Task description
The data below should be printed in full, exactly, and without any of its images.

Provided records
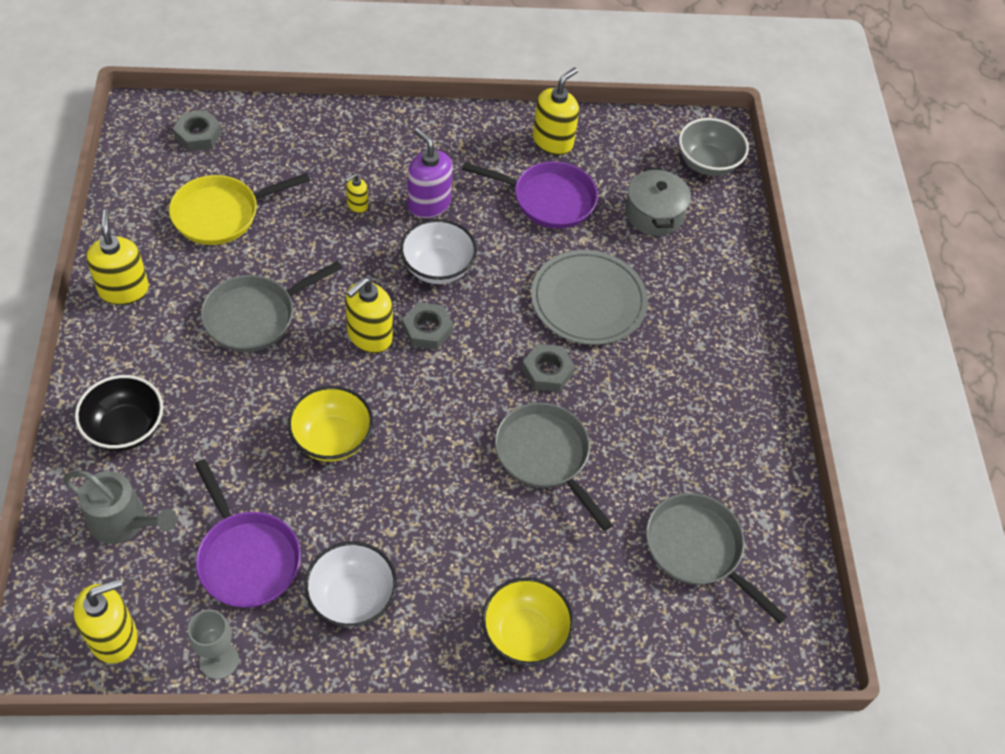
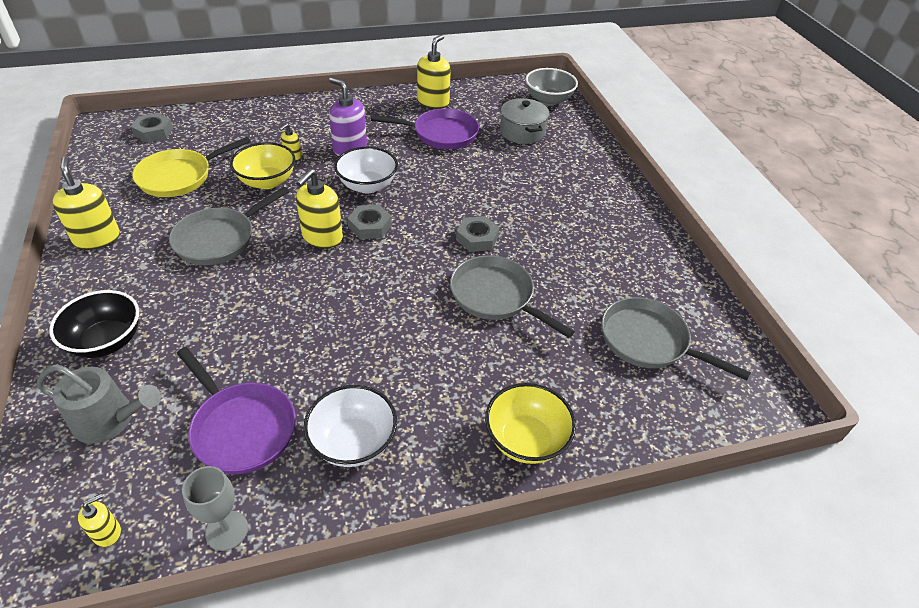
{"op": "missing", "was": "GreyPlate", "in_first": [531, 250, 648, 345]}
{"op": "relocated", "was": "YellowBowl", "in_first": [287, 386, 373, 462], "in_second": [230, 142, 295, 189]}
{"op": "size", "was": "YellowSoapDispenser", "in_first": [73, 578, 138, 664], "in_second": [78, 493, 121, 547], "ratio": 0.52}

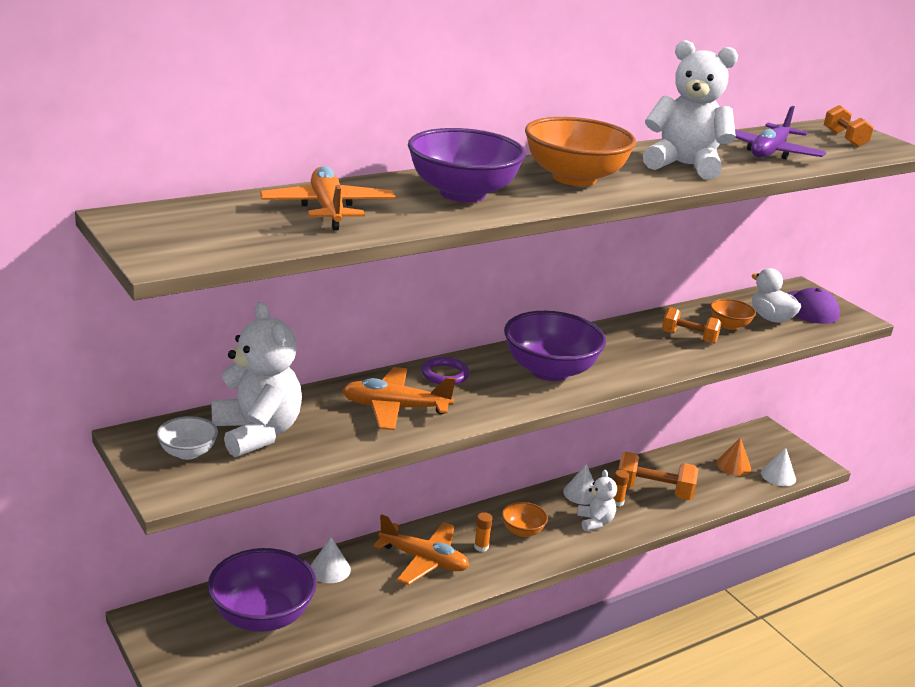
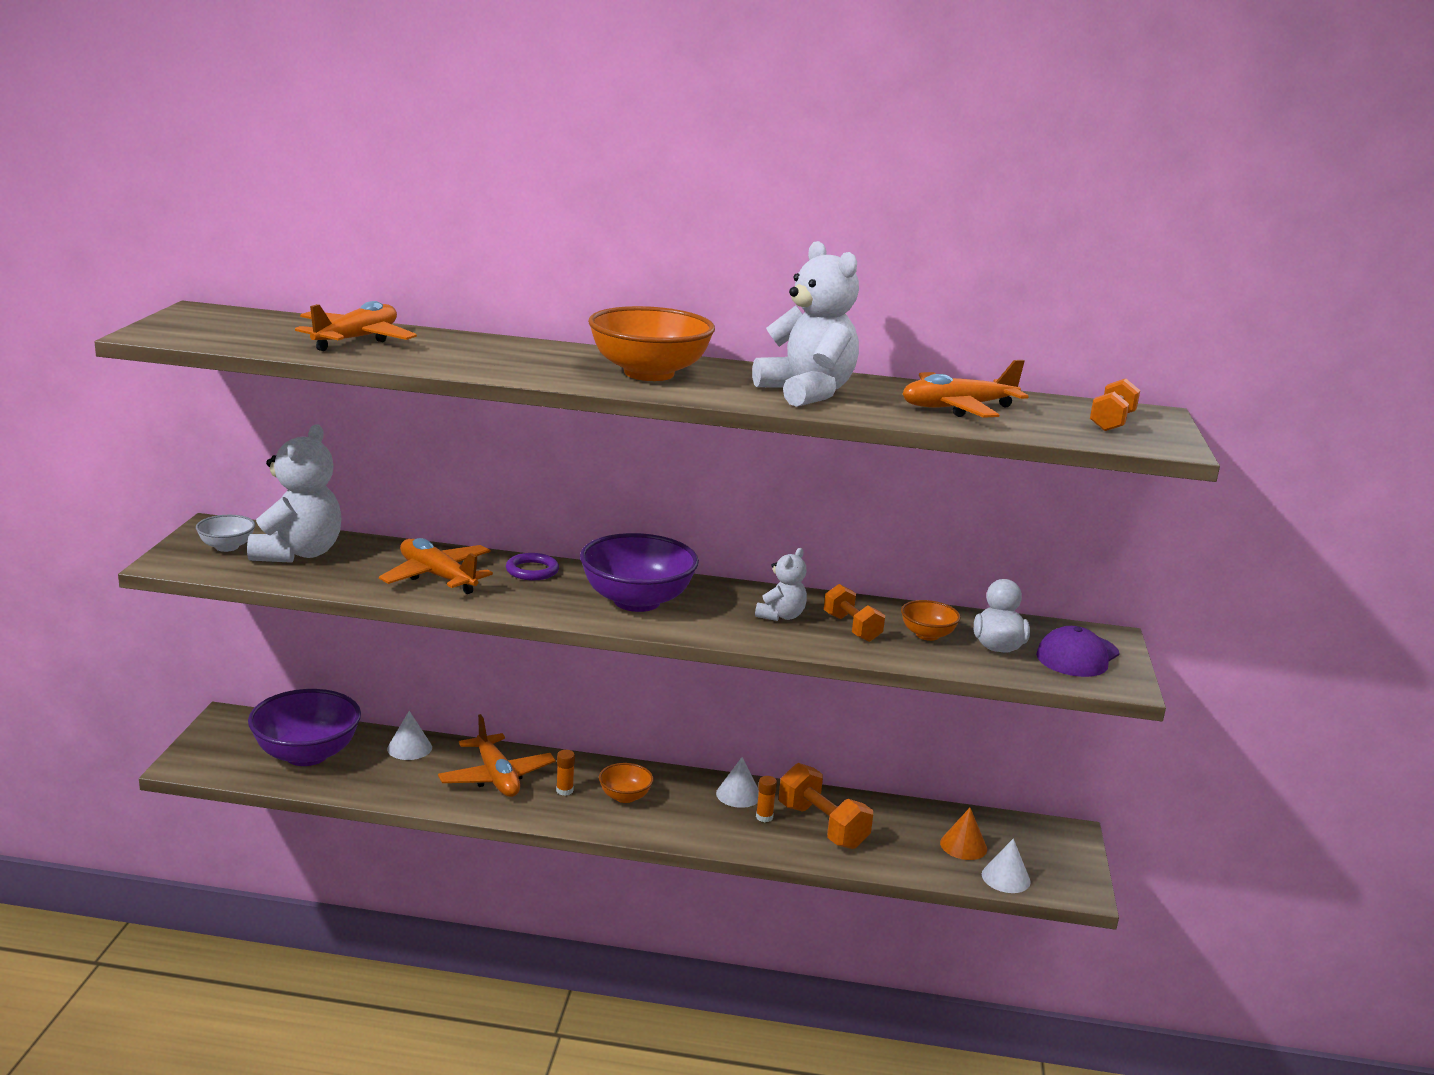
{"op": "colour", "was": "PurplePlane", "now": "OrangePlane", "in_first": [735, 106, 826, 159], "in_second": [903, 360, 1029, 418]}
{"op": "missing", "was": "PurpleBowl", "in_first": [408, 128, 526, 202]}
{"op": "relocated", "was": "WhiteTeddyBear", "in_first": [577, 470, 617, 531], "in_second": [755, 548, 807, 621]}

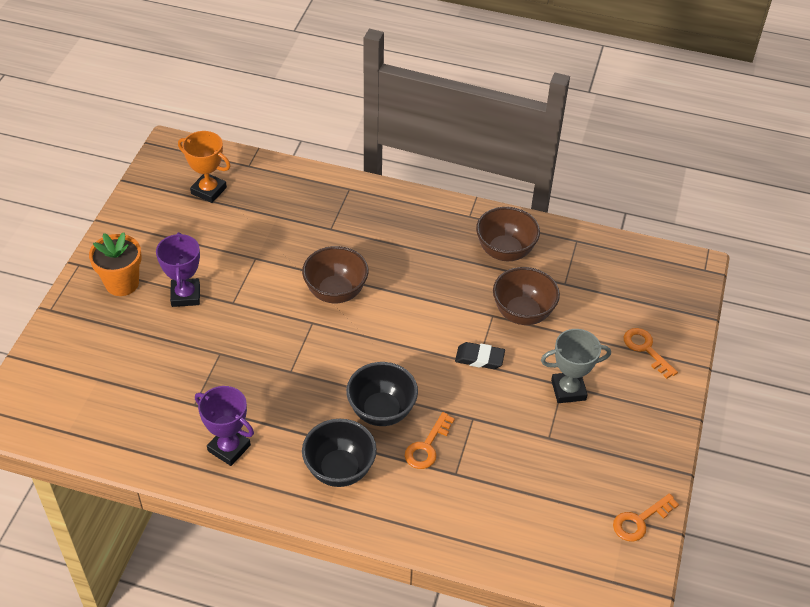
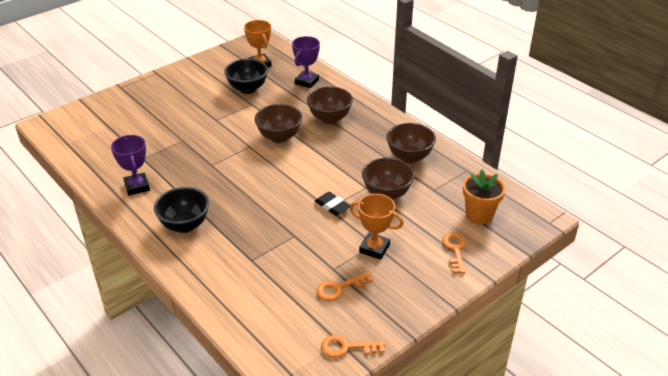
{"op": "relocated", "was": "OrangeFlowerPot", "in_first": [89, 232, 142, 296], "in_second": [463, 169, 505, 224]}
{"op": "relocated", "was": "PurpleTrophy", "in_first": [156, 232, 200, 307], "in_second": [292, 36, 320, 88]}
{"op": "colour", "was": "GreyTrophy", "now": "OrangeTrophy", "in_first": [541, 329, 611, 403], "in_second": [349, 194, 404, 260]}
{"op": "relocated", "was": "BlackBowl", "in_first": [346, 362, 418, 426], "in_second": [224, 59, 268, 94]}
{"op": "relocated", "was": "OrangeKey", "in_first": [405, 412, 455, 469], "in_second": [316, 272, 373, 301]}
{"op": "appeared", "now": "BrownBowl", "in_second": [307, 87, 353, 124]}

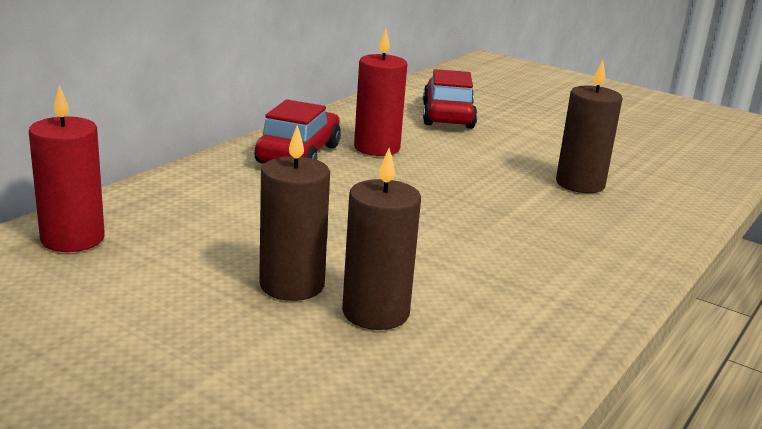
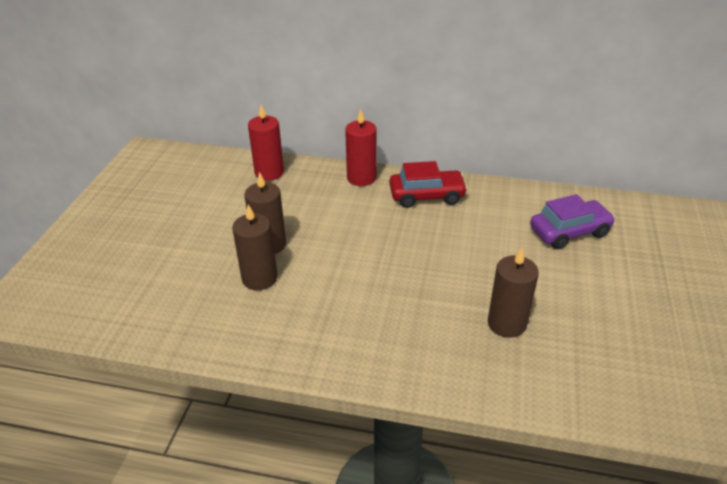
{"op": "relocated", "was": "RedCandle", "in_first": [354, 29, 407, 156], "in_second": [345, 109, 377, 186]}
{"op": "colour", "was": "RedCar", "now": "PurpleCar", "in_first": [423, 69, 477, 129], "in_second": [530, 194, 615, 249]}

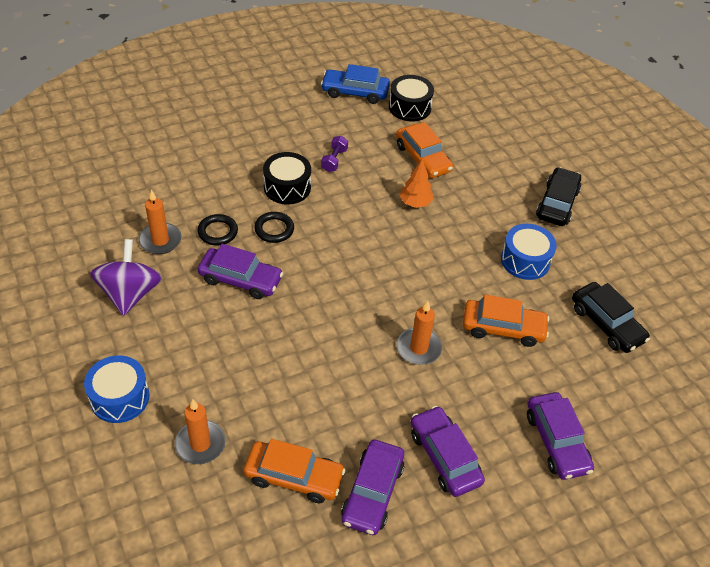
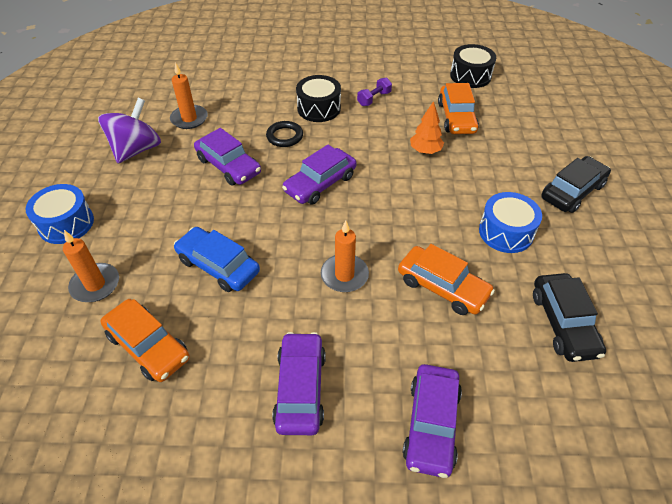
{"op": "relocated", "was": "BlueCar", "in_first": [321, 64, 390, 104], "in_second": [174, 227, 260, 292]}
{"op": "missing", "was": "BlackRing", "in_first": [197, 214, 238, 246]}
{"op": "relocated", "was": "PurpleCar", "in_first": [341, 439, 405, 535], "in_second": [282, 145, 357, 205]}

Written solution
{"op": "missing", "was": "GreyPlate", "in_first": [531, 250, 648, 345]}
{"op": "relocated", "was": "YellowBowl", "in_first": [287, 386, 373, 462], "in_second": [230, 142, 295, 189]}
{"op": "size", "was": "YellowSoapDispenser", "in_first": [73, 578, 138, 664], "in_second": [78, 493, 121, 547], "ratio": 0.52}

{"op": "colour", "was": "PurplePlane", "now": "OrangePlane", "in_first": [735, 106, 826, 159], "in_second": [903, 360, 1029, 418]}
{"op": "missing", "was": "PurpleBowl", "in_first": [408, 128, 526, 202]}
{"op": "relocated", "was": "WhiteTeddyBear", "in_first": [577, 470, 617, 531], "in_second": [755, 548, 807, 621]}

{"op": "relocated", "was": "OrangeFlowerPot", "in_first": [89, 232, 142, 296], "in_second": [463, 169, 505, 224]}
{"op": "relocated", "was": "PurpleTrophy", "in_first": [156, 232, 200, 307], "in_second": [292, 36, 320, 88]}
{"op": "colour", "was": "GreyTrophy", "now": "OrangeTrophy", "in_first": [541, 329, 611, 403], "in_second": [349, 194, 404, 260]}
{"op": "relocated", "was": "BlackBowl", "in_first": [346, 362, 418, 426], "in_second": [224, 59, 268, 94]}
{"op": "relocated", "was": "OrangeKey", "in_first": [405, 412, 455, 469], "in_second": [316, 272, 373, 301]}
{"op": "appeared", "now": "BrownBowl", "in_second": [307, 87, 353, 124]}

{"op": "relocated", "was": "RedCandle", "in_first": [354, 29, 407, 156], "in_second": [345, 109, 377, 186]}
{"op": "colour", "was": "RedCar", "now": "PurpleCar", "in_first": [423, 69, 477, 129], "in_second": [530, 194, 615, 249]}

{"op": "relocated", "was": "BlueCar", "in_first": [321, 64, 390, 104], "in_second": [174, 227, 260, 292]}
{"op": "missing", "was": "BlackRing", "in_first": [197, 214, 238, 246]}
{"op": "relocated", "was": "PurpleCar", "in_first": [341, 439, 405, 535], "in_second": [282, 145, 357, 205]}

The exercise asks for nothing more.